Instructions to follow:
Using the material that follows, output exactly the lines from the one containing "none -> purple slope B6:B7 level 2 top 7" through the one containing "none -> purple cone J9 level 2", with both ends kept.

The data:

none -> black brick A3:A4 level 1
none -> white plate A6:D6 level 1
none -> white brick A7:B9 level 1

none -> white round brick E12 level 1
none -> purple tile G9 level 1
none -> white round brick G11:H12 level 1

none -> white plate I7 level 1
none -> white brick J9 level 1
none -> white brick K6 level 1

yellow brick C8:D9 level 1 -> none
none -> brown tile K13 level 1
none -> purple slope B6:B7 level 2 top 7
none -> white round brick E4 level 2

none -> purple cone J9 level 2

---

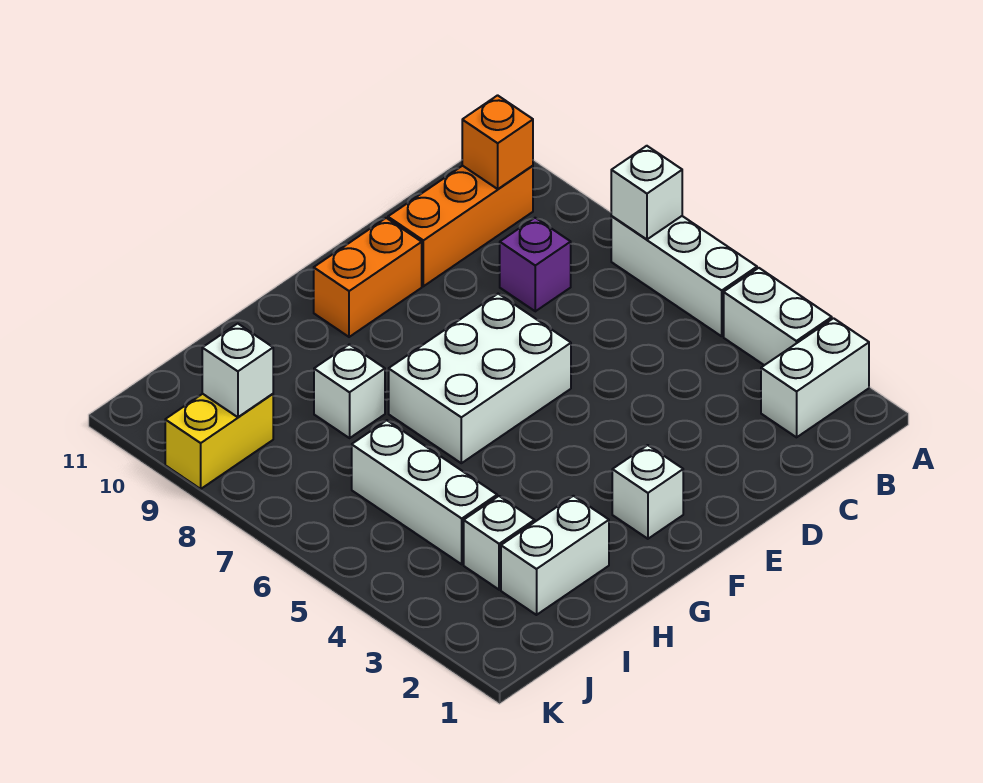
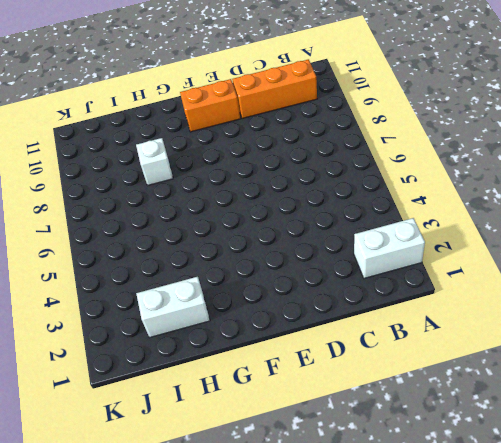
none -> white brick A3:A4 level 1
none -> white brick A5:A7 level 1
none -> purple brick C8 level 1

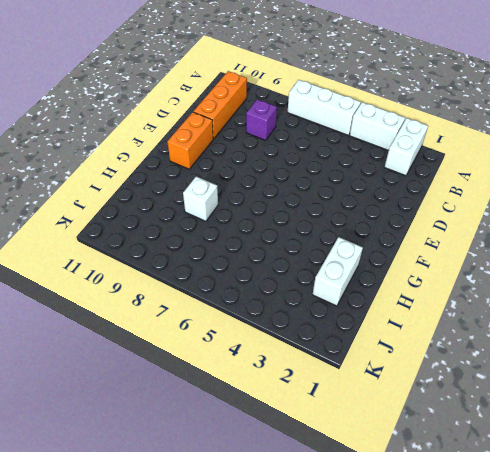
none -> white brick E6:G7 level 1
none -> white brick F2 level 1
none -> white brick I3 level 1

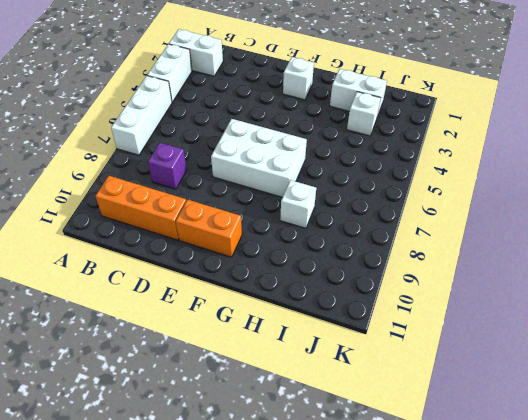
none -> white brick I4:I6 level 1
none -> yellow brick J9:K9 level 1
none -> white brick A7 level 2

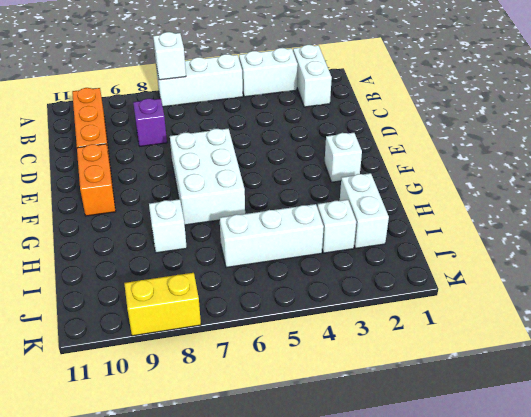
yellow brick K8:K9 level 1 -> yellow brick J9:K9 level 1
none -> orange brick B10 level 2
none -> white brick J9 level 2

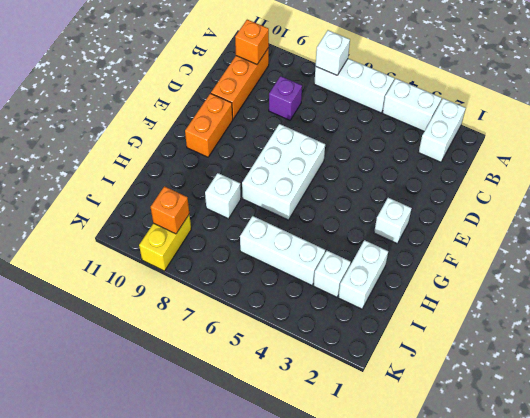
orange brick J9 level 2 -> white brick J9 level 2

Output for this exercise:
none -> purple slope B6:B7 level 2 top 7
none -> white round brick E4 level 2

none -> purple cone J9 level 2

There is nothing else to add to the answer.